Where a line of the records holds the string "brick", copy that line.
== Listed entries
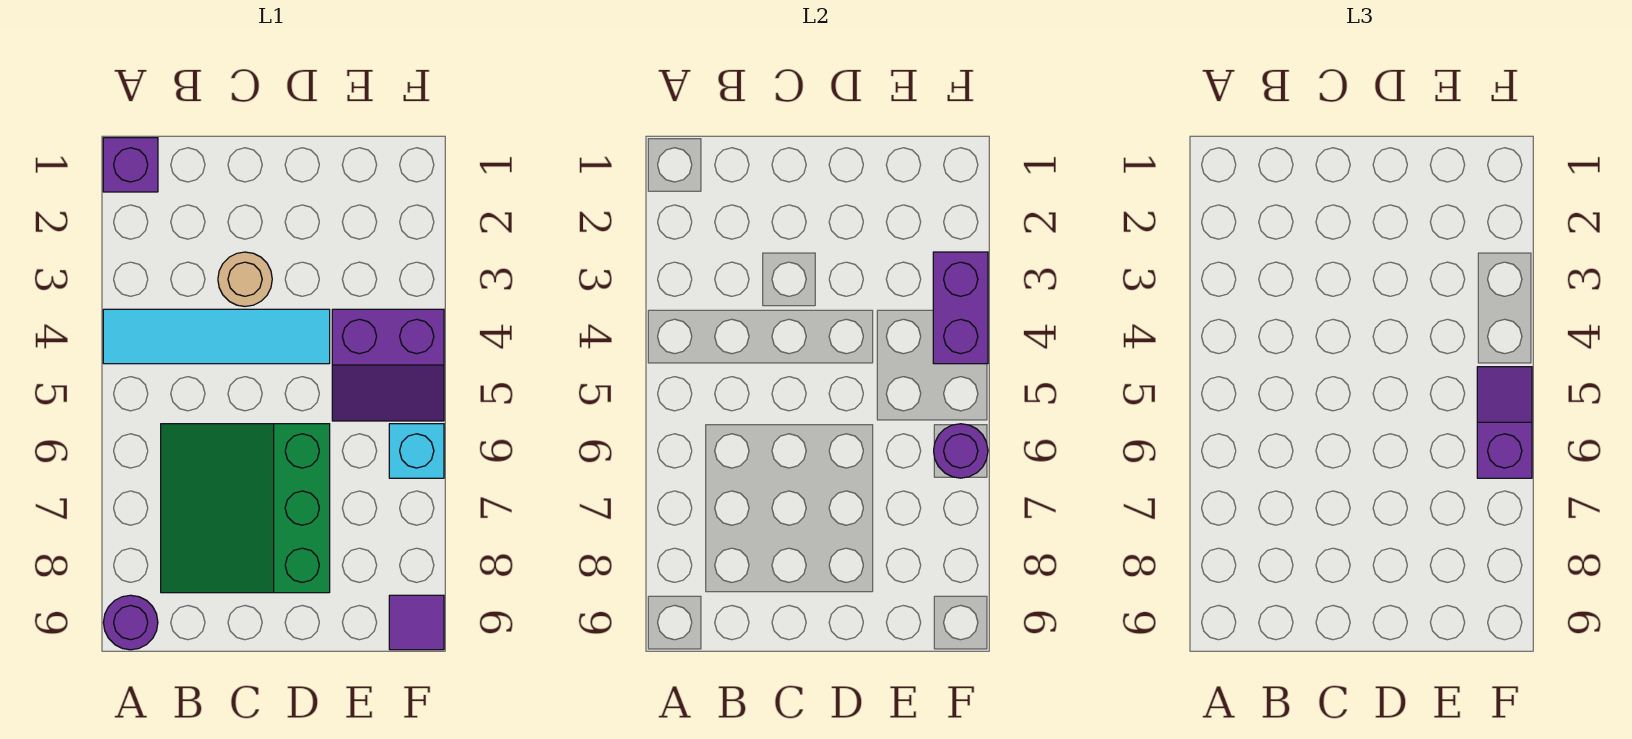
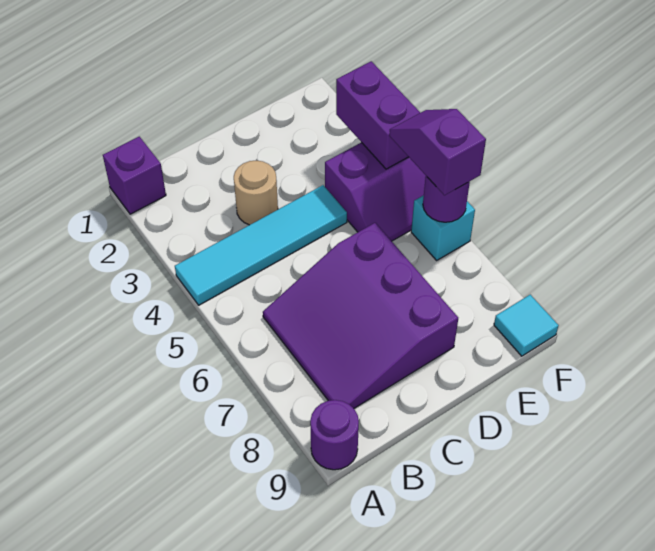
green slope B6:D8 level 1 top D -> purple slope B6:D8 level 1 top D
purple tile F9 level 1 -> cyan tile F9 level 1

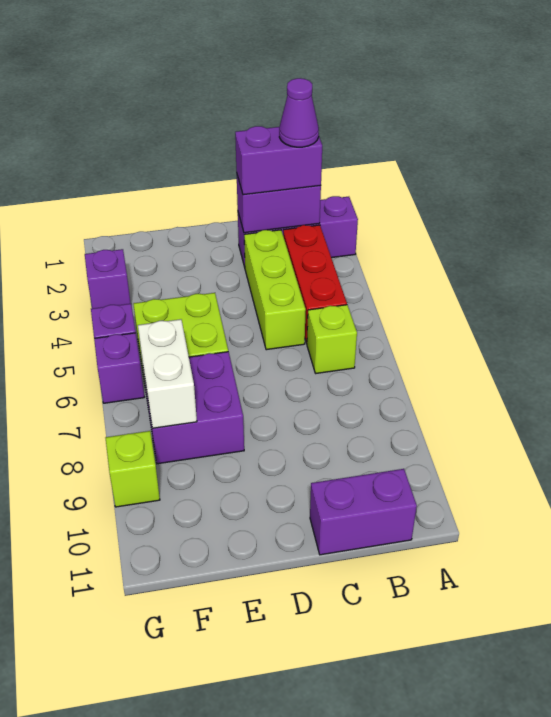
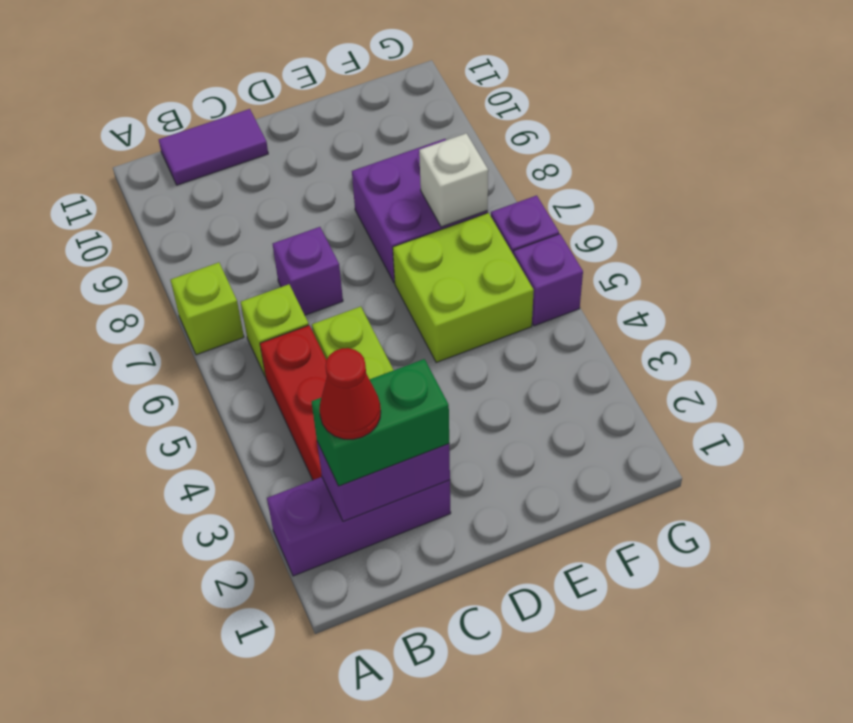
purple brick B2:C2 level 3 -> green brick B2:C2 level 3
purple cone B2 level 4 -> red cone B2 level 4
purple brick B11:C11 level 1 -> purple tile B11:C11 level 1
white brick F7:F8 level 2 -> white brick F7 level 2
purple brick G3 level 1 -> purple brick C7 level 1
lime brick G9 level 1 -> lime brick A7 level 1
====
* Solution for this task
purple brick B2:C2 level 3 -> green brick B2:C2 level 3
purple brick B11:C11 level 1 -> purple tile B11:C11 level 1
white brick F7:F8 level 2 -> white brick F7 level 2
purple brick G3 level 1 -> purple brick C7 level 1
lime brick G9 level 1 -> lime brick A7 level 1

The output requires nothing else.